Your job is to return every line of the listing holding the string "zener".

[[ Source records, beginning ]]

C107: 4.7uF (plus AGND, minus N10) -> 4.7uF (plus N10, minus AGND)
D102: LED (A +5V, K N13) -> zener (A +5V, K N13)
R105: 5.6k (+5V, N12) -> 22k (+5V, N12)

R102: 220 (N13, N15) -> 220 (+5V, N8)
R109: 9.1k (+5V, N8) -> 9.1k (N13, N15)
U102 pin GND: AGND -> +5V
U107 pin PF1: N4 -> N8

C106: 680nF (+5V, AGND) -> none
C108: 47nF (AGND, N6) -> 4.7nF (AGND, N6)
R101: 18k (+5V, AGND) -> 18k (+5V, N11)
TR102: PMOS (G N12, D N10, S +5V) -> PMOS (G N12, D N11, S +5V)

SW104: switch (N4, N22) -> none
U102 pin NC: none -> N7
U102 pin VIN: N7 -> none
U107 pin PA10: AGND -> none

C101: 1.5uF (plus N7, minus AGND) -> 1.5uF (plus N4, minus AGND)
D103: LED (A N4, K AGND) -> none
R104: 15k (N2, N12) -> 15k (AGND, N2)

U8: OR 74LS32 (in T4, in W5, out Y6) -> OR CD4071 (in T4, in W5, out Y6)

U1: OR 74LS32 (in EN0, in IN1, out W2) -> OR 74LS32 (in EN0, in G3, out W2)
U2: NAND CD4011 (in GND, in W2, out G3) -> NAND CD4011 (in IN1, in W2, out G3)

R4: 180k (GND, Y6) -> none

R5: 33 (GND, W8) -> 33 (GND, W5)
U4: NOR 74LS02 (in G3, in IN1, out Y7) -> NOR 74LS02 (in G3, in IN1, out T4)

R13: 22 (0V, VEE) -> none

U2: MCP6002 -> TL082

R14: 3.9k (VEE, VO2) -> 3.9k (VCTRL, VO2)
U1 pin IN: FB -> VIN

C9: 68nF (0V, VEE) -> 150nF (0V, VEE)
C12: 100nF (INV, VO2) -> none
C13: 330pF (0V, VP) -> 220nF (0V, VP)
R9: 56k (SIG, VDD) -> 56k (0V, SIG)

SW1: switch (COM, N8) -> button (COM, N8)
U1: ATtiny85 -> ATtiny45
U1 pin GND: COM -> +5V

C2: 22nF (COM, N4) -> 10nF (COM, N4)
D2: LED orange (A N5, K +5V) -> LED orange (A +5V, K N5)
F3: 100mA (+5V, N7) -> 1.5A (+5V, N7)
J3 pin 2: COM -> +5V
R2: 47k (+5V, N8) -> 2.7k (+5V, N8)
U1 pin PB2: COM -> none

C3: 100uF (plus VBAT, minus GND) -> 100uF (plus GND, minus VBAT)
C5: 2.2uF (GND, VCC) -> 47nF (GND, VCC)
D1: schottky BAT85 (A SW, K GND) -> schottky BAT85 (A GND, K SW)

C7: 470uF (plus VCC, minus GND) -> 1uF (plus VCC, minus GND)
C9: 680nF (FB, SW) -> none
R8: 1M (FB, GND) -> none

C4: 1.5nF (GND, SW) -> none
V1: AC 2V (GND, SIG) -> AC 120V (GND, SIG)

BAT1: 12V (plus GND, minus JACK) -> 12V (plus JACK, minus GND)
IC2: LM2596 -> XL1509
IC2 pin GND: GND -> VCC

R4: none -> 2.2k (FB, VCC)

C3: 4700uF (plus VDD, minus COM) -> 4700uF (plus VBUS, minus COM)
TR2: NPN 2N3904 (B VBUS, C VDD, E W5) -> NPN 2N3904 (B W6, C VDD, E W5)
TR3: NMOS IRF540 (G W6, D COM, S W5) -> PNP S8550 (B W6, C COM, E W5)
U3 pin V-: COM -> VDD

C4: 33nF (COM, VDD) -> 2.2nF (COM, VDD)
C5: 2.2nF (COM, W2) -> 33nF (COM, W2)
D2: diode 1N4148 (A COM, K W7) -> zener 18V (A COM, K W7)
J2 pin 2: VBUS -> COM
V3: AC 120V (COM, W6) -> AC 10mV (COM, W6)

[[ Source records, end ]]

» **Written answer**:
D102: LED (A +5V, K N13) -> zener (A +5V, K N13)
D2: diode 1N4148 (A COM, K W7) -> zener 18V (A COM, K W7)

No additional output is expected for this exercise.